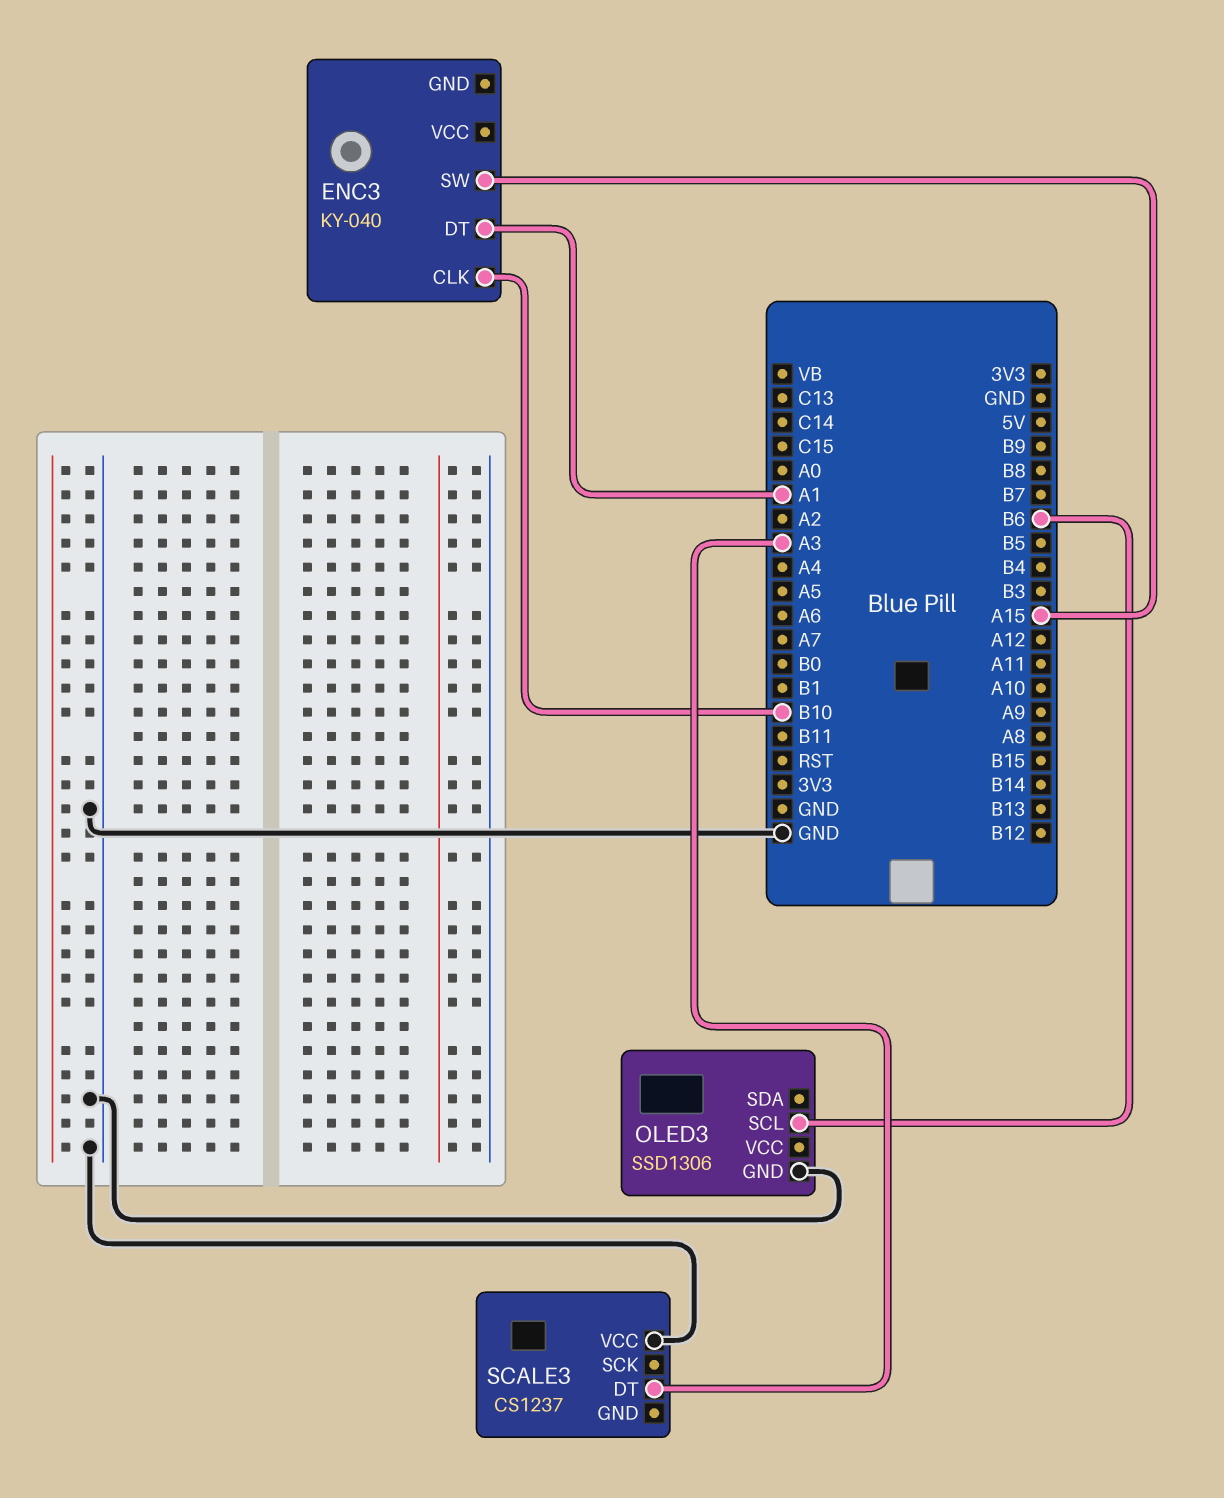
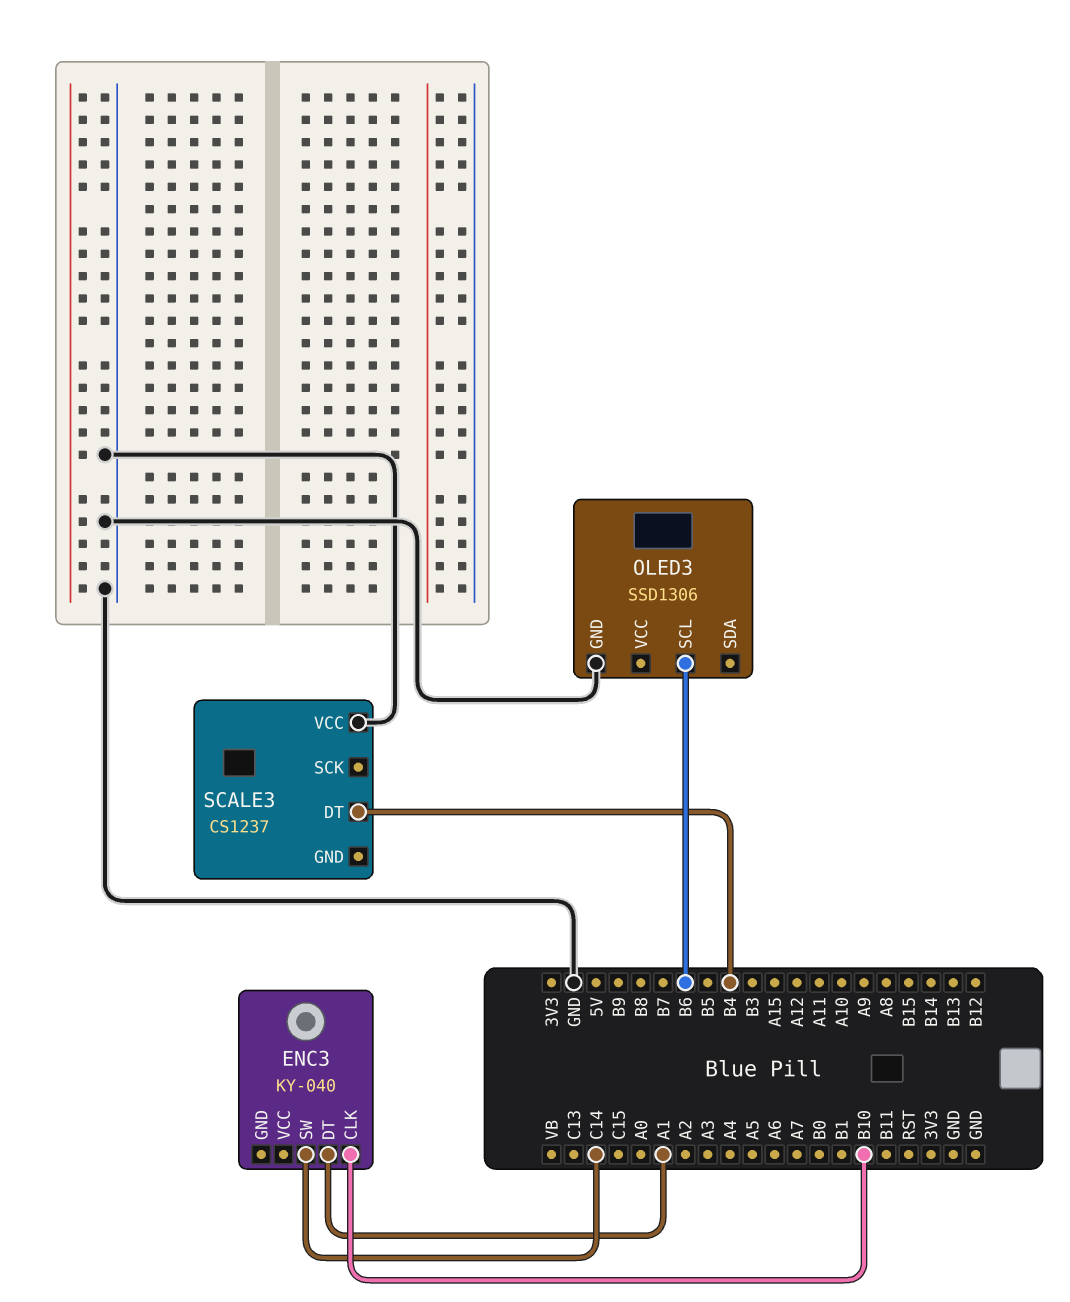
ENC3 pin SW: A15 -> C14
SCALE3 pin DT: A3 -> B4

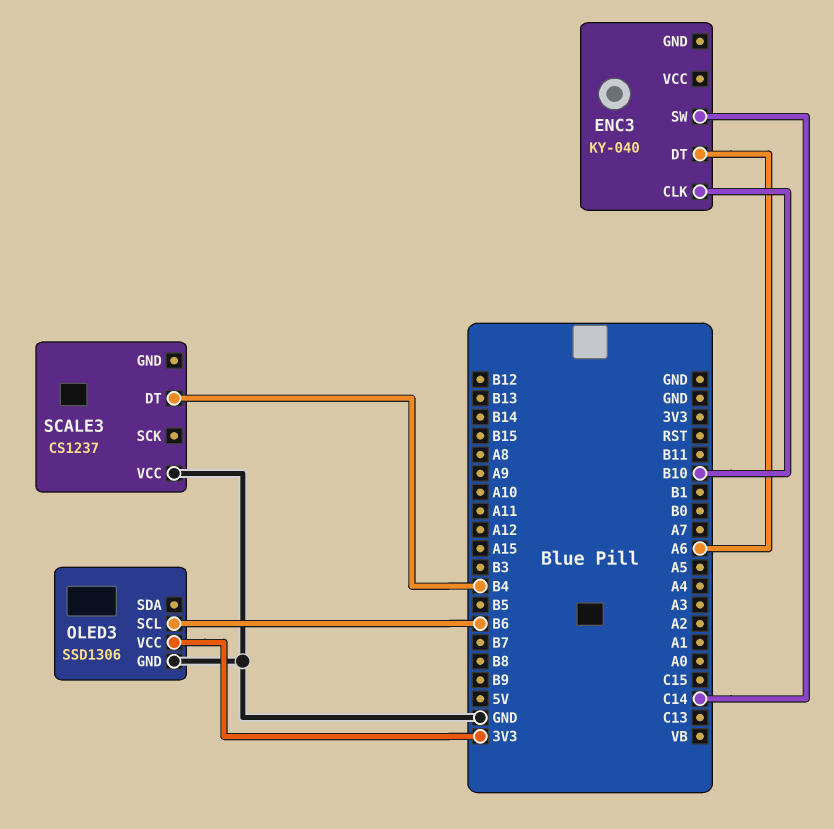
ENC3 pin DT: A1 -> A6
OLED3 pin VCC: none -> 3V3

▬▬▬

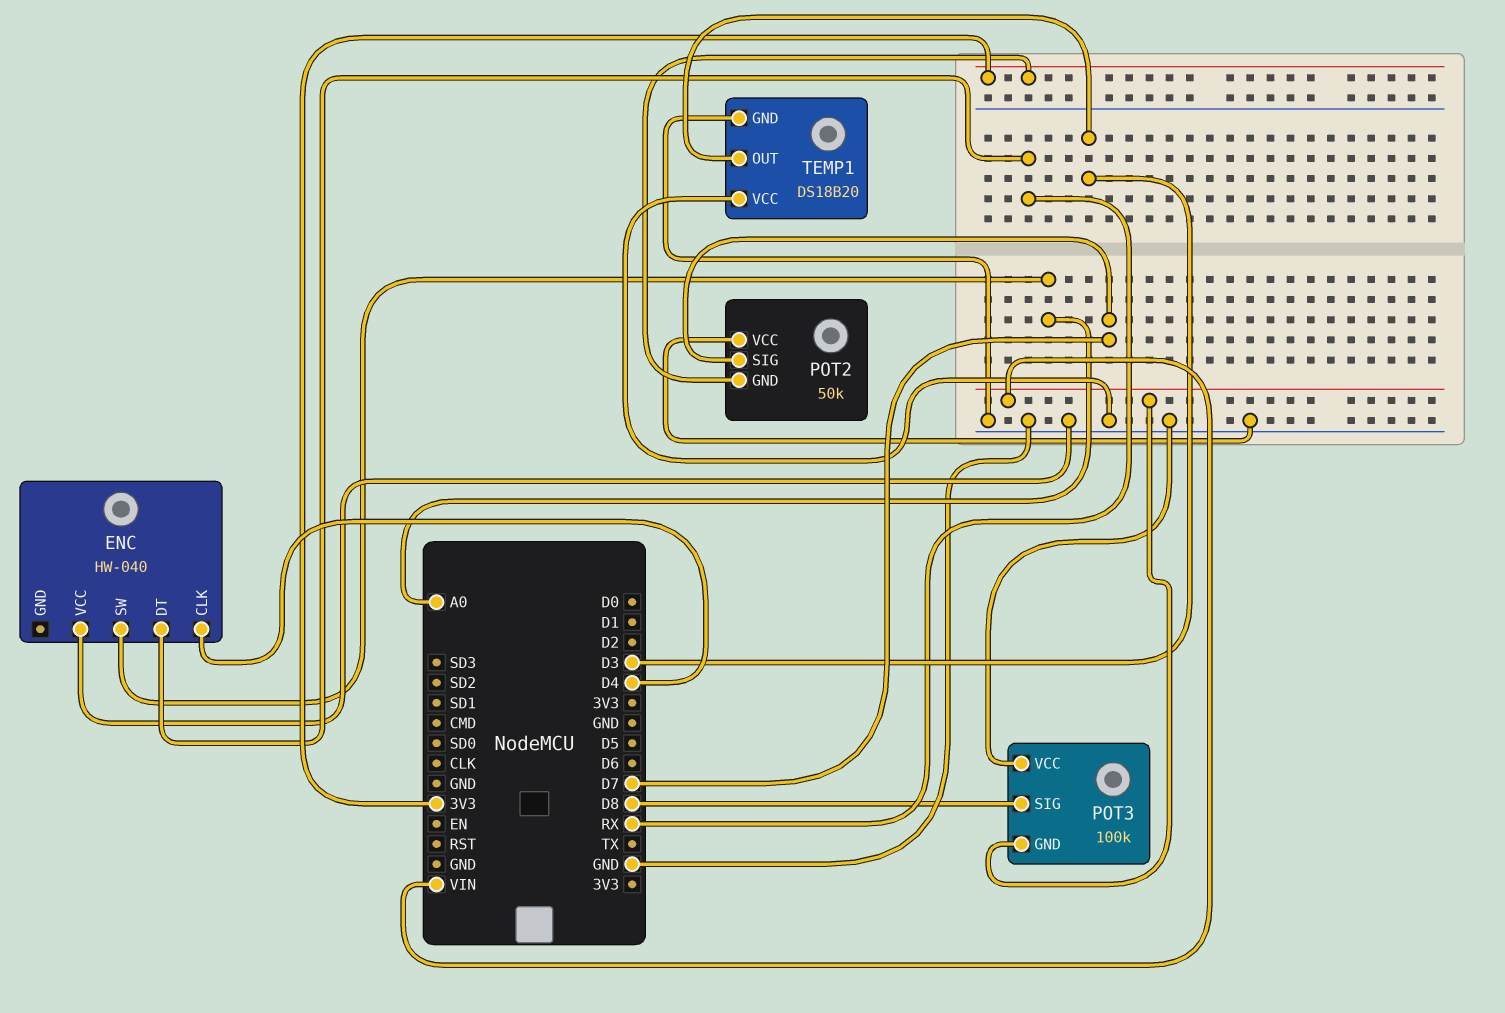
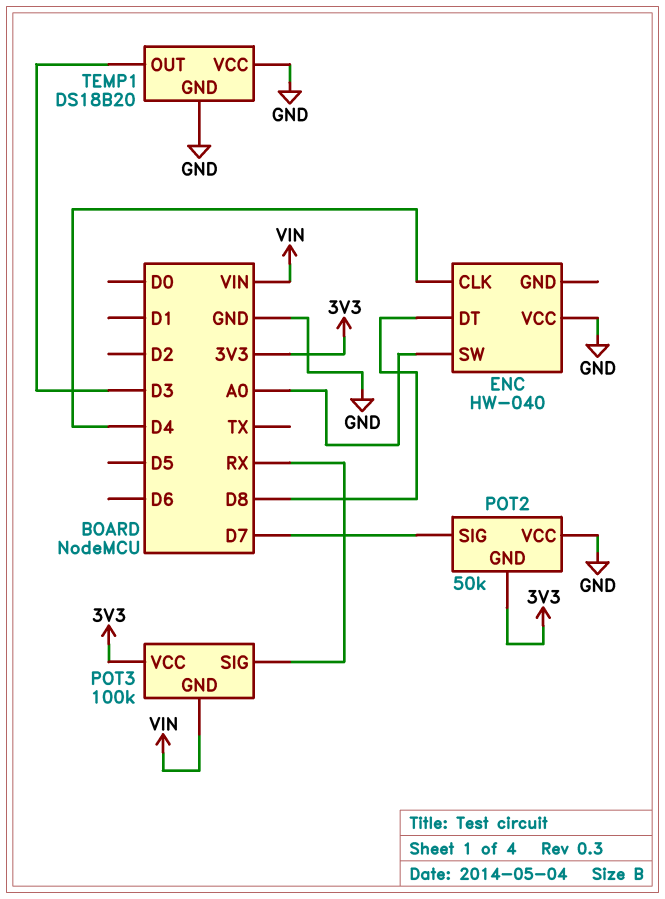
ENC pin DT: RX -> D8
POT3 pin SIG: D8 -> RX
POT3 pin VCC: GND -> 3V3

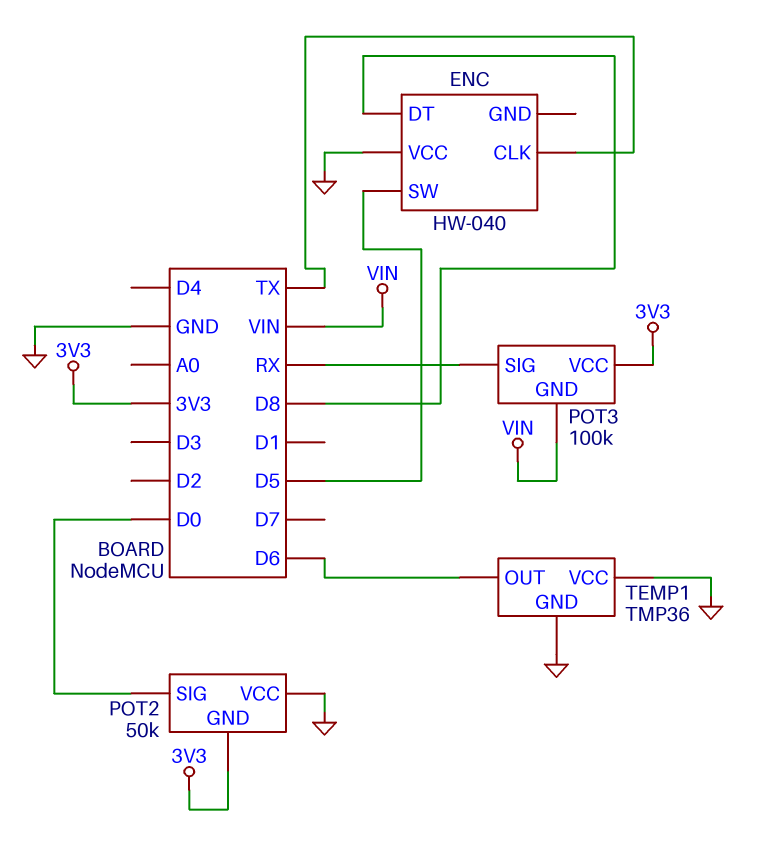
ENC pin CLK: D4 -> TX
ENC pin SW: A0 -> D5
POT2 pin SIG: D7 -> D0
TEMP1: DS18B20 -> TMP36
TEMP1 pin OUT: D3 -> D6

▬▬▬

**WORK ORDER:** Repeat, without pictures, exactly the lines of the data above from the one containing "POT3 pin SIG: D8 -> RX" through the one containing "TEMP1 pin OUT: D3 -> D6", including both and adding nothing.

**ANSWER FOR THE TASK:**
POT3 pin SIG: D8 -> RX
POT3 pin VCC: GND -> 3V3

ENC pin CLK: D4 -> TX
ENC pin SW: A0 -> D5
POT2 pin SIG: D7 -> D0
TEMP1: DS18B20 -> TMP36
TEMP1 pin OUT: D3 -> D6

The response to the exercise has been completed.